Start of GIVEN RECORDS
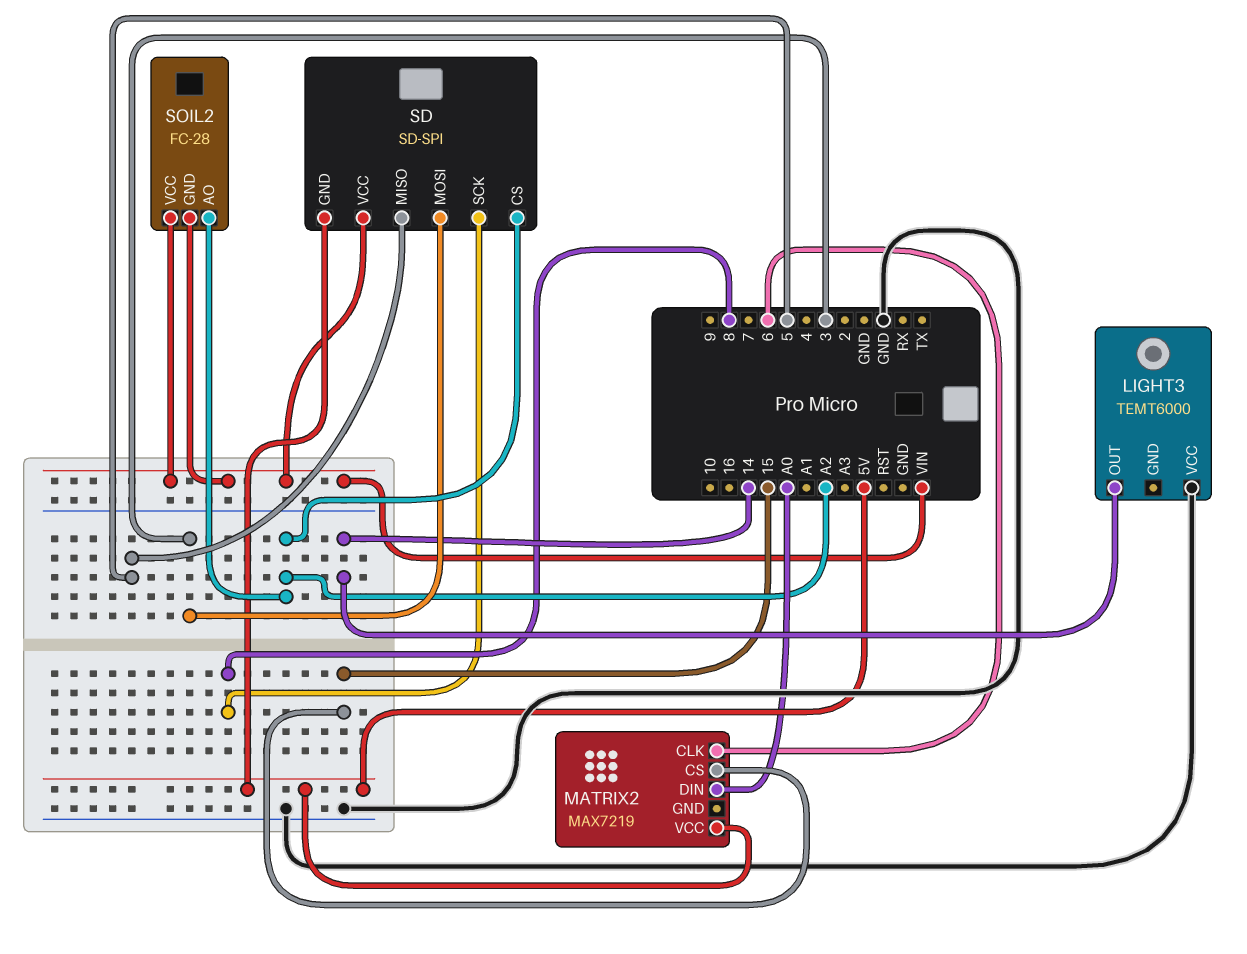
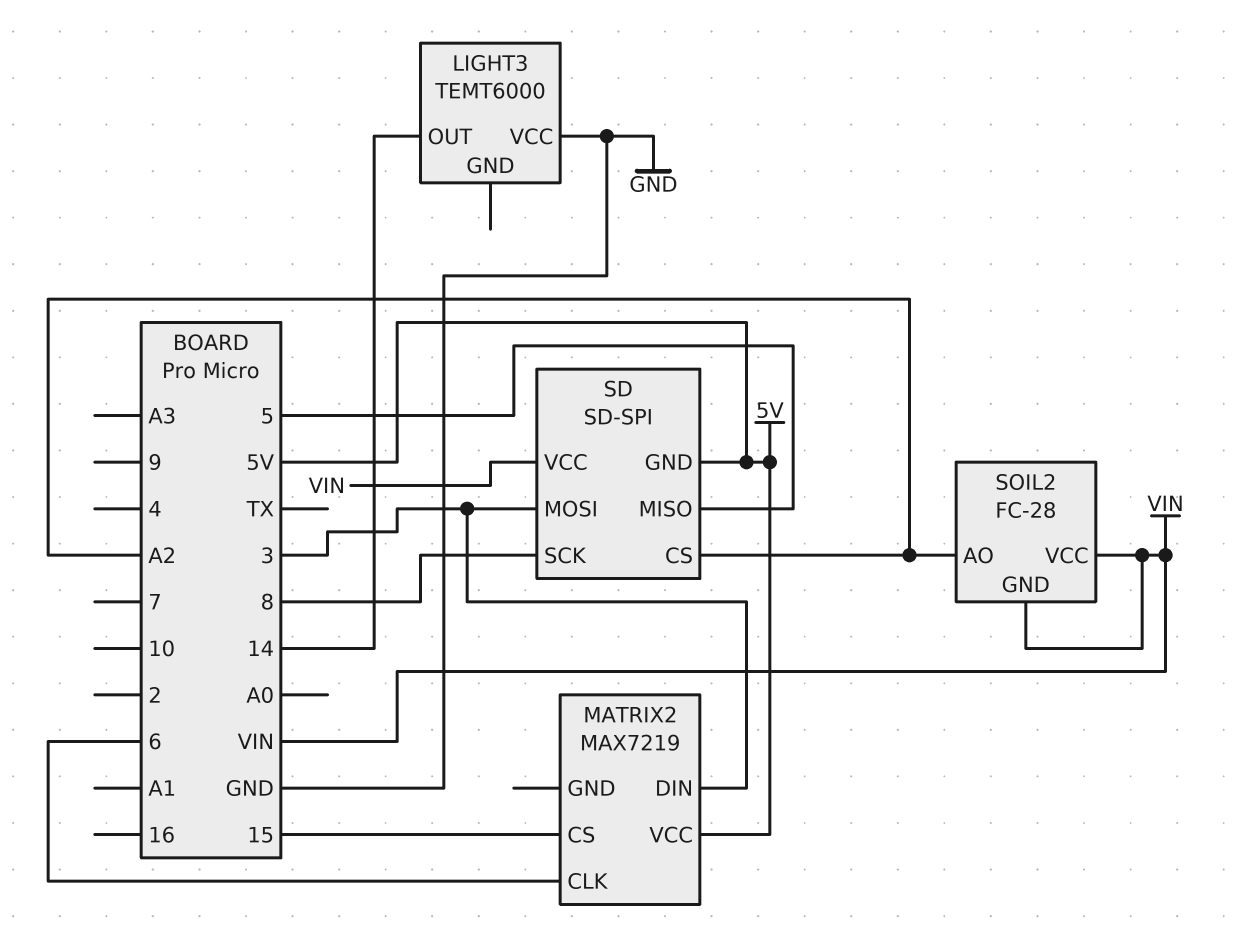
MATRIX2 pin DIN: A0 -> 3

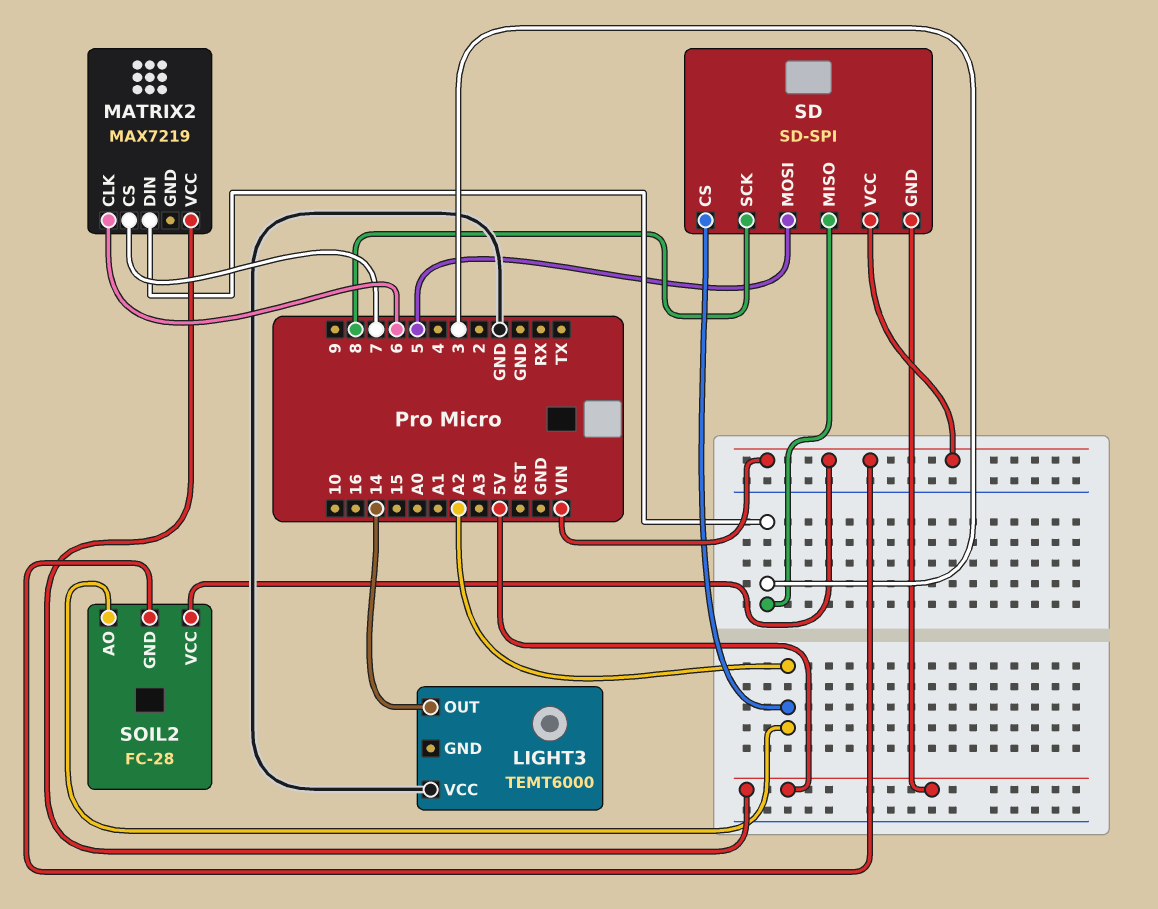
MATRIX2 pin CS: 15 -> 7
SD pin MISO: 5 -> 3
SD pin MOSI: 3 -> 5

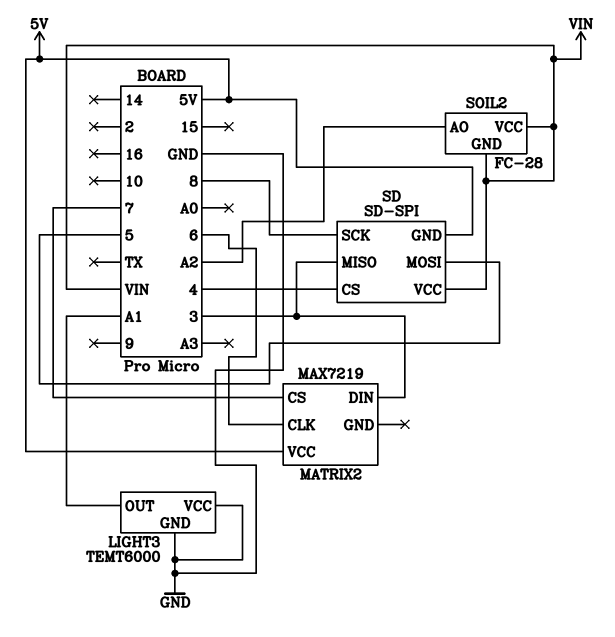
LIGHT3 pin GND: none -> GND
LIGHT3 pin OUT: 14 -> A1
SD pin CS: A2 -> 4

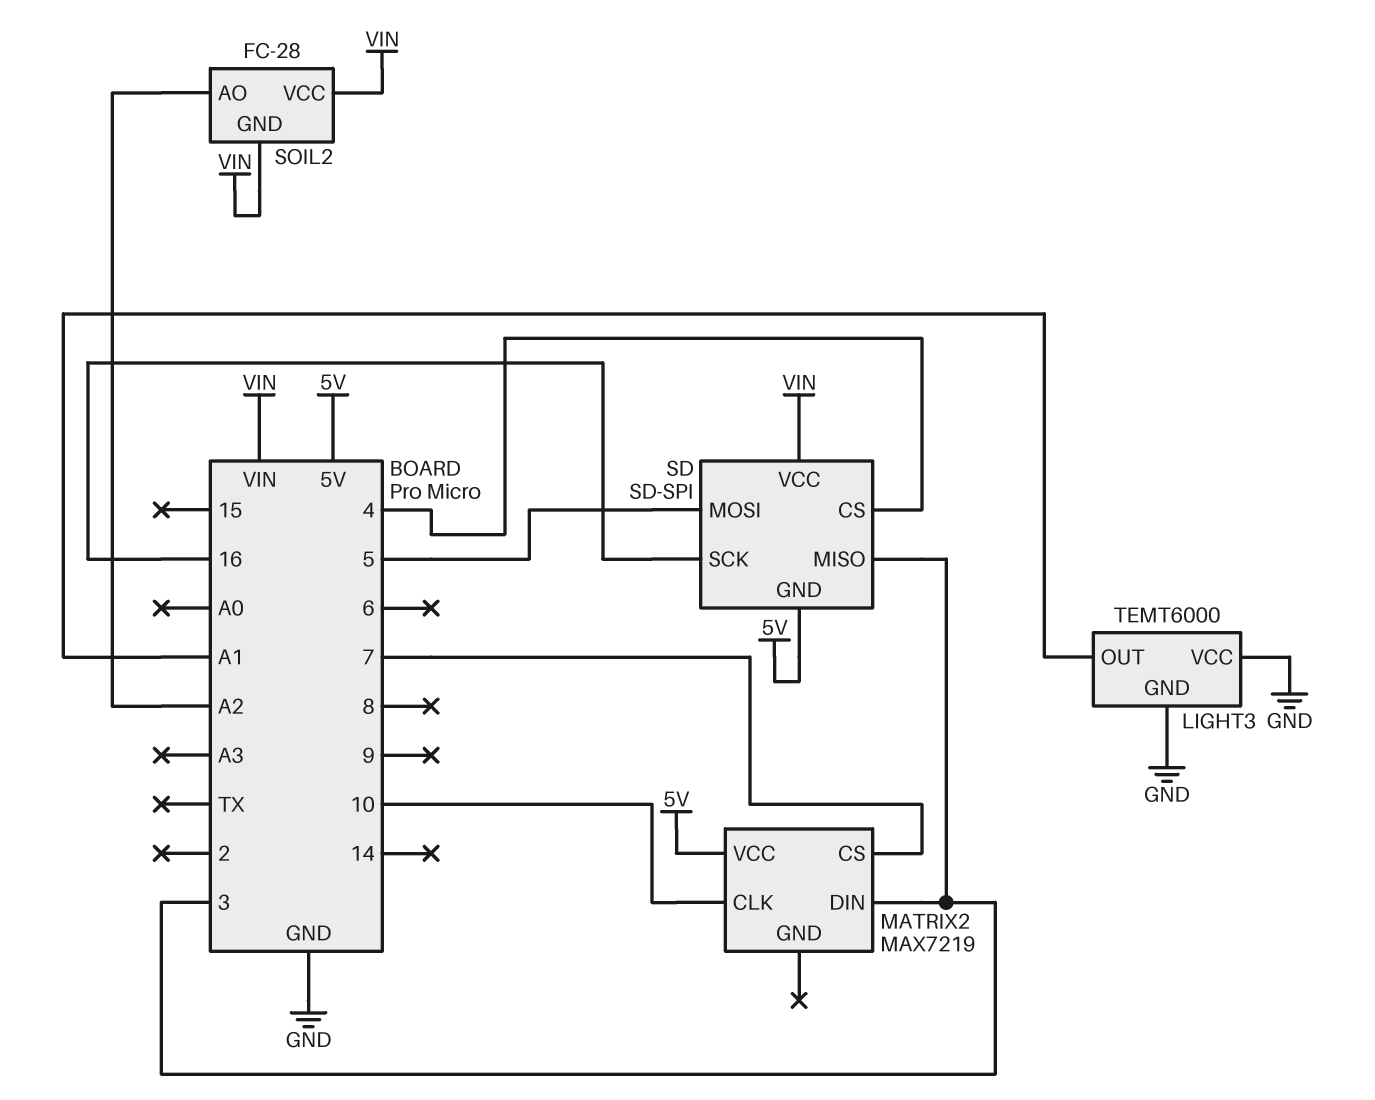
MATRIX2 pin CLK: 6 -> 10
SD pin SCK: 8 -> 16

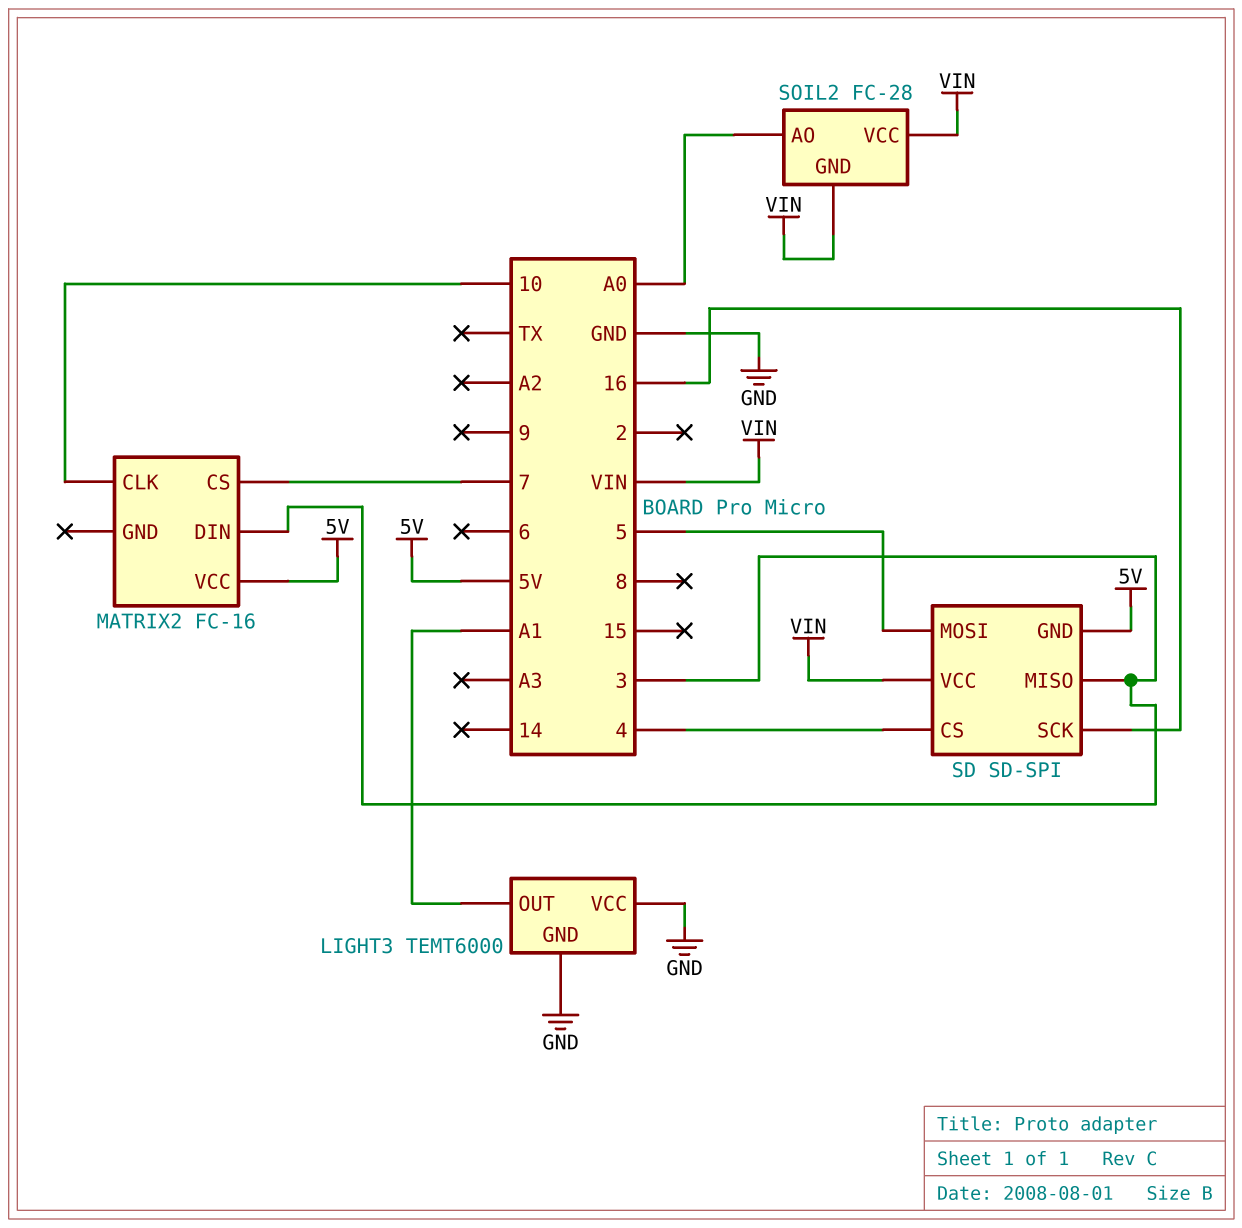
MATRIX2: MAX7219 -> FC-16
SOIL2 pin AO: A2 -> A0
End of GIVEN RECORDS
BRIEF → The expected output is every entry above, character for character, with no pictures.

SOLUTION TO THIS PROBLEM →
MATRIX2 pin DIN: A0 -> 3

MATRIX2 pin CS: 15 -> 7
SD pin MISO: 5 -> 3
SD pin MOSI: 3 -> 5

LIGHT3 pin GND: none -> GND
LIGHT3 pin OUT: 14 -> A1
SD pin CS: A2 -> 4

MATRIX2 pin CLK: 6 -> 10
SD pin SCK: 8 -> 16

MATRIX2: MAX7219 -> FC-16
SOIL2 pin AO: A2 -> A0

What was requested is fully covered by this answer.